• **WHAT IS NEEDED**: The records follow. Give them all back exactly.

• **SOURCE MATERIAL**:
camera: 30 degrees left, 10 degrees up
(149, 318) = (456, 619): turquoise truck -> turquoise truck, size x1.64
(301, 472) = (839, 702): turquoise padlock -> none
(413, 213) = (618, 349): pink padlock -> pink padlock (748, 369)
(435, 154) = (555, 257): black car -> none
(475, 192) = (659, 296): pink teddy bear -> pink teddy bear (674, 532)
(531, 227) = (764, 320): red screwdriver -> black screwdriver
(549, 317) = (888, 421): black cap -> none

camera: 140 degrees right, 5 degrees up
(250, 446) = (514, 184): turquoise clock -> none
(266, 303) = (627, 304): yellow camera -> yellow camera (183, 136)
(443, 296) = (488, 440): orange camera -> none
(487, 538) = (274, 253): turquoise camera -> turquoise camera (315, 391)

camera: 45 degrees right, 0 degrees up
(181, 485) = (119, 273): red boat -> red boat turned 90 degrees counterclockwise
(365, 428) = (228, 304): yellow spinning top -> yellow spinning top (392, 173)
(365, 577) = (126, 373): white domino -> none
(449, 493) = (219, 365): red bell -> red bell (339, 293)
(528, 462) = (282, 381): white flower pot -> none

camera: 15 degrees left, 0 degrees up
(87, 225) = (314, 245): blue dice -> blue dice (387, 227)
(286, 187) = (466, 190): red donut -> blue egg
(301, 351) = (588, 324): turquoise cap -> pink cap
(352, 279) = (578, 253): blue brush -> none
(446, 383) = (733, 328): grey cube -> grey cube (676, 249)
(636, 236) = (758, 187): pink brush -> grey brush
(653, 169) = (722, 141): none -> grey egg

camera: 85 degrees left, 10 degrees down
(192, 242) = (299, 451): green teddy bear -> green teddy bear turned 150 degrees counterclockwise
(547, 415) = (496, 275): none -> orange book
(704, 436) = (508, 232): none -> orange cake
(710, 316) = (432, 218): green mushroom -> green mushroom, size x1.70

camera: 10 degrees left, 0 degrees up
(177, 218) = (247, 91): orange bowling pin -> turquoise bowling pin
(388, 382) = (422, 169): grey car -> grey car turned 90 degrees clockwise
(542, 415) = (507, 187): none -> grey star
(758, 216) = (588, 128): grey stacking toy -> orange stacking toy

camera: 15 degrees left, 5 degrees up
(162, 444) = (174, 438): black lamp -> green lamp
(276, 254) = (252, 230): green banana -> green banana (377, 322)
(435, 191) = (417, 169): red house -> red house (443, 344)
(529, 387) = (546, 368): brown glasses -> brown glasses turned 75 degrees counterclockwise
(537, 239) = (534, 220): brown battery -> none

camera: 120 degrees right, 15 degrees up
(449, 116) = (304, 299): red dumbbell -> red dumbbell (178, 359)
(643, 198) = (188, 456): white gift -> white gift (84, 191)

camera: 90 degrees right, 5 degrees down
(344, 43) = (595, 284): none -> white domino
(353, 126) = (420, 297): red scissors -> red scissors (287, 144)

• **EXERCISE RESPONSE**:
camera: 30 degrees left, 10 degrees up
(149, 318) = (456, 619): turquoise truck -> turquoise truck, size x1.64
(301, 472) = (839, 702): turquoise padlock -> none
(413, 213) = (618, 349): pink padlock -> pink padlock (748, 369)
(435, 154) = (555, 257): black car -> none
(475, 192) = (659, 296): pink teddy bear -> pink teddy bear (674, 532)
(531, 227) = (764, 320): red screwdriver -> black screwdriver
(549, 317) = (888, 421): black cap -> none

camera: 140 degrees right, 5 degrees up
(250, 446) = (514, 184): turquoise clock -> none
(266, 303) = (627, 304): yellow camera -> yellow camera (183, 136)
(443, 296) = (488, 440): orange camera -> none
(487, 538) = (274, 253): turquoise camera -> turquoise camera (315, 391)

camera: 45 degrees right, 0 degrees up
(181, 485) = (119, 273): red boat -> red boat turned 90 degrees counterclockwise
(365, 428) = (228, 304): yellow spinning top -> yellow spinning top (392, 173)
(365, 577) = (126, 373): white domino -> none
(449, 493) = (219, 365): red bell -> red bell (339, 293)
(528, 462) = (282, 381): white flower pot -> none

camera: 15 degrees left, 0 degrees up
(87, 225) = (314, 245): blue dice -> blue dice (387, 227)
(286, 187) = (466, 190): red donut -> blue egg
(301, 351) = (588, 324): turquoise cap -> pink cap
(352, 279) = (578, 253): blue brush -> none
(446, 383) = (733, 328): grey cube -> grey cube (676, 249)
(636, 236) = (758, 187): pink brush -> grey brush
(653, 169) = (722, 141): none -> grey egg

camera: 85 degrees left, 10 degrees down
(192, 242) = (299, 451): green teddy bear -> green teddy bear turned 150 degrees counterclockwise
(547, 415) = (496, 275): none -> orange book
(704, 436) = (508, 232): none -> orange cake
(710, 316) = (432, 218): green mushroom -> green mushroom, size x1.70

camera: 10 degrees left, 0 degrees up
(177, 218) = (247, 91): orange bowling pin -> turquoise bowling pin
(388, 382) = (422, 169): grey car -> grey car turned 90 degrees clockwise
(542, 415) = (507, 187): none -> grey star
(758, 216) = (588, 128): grey stacking toy -> orange stacking toy

camera: 15 degrees left, 5 degrees up
(162, 444) = (174, 438): black lamp -> green lamp
(276, 254) = (252, 230): green banana -> green banana (377, 322)
(435, 191) = (417, 169): red house -> red house (443, 344)
(529, 387) = (546, 368): brown glasses -> brown glasses turned 75 degrees counterclockwise
(537, 239) = (534, 220): brown battery -> none

camera: 120 degrees right, 15 degrees up
(449, 116) = (304, 299): red dumbbell -> red dumbbell (178, 359)
(643, 198) = (188, 456): white gift -> white gift (84, 191)

camera: 90 degrees right, 5 degrees down
(344, 43) = (595, 284): none -> white domino
(353, 126) = (420, 297): red scissors -> red scissors (287, 144)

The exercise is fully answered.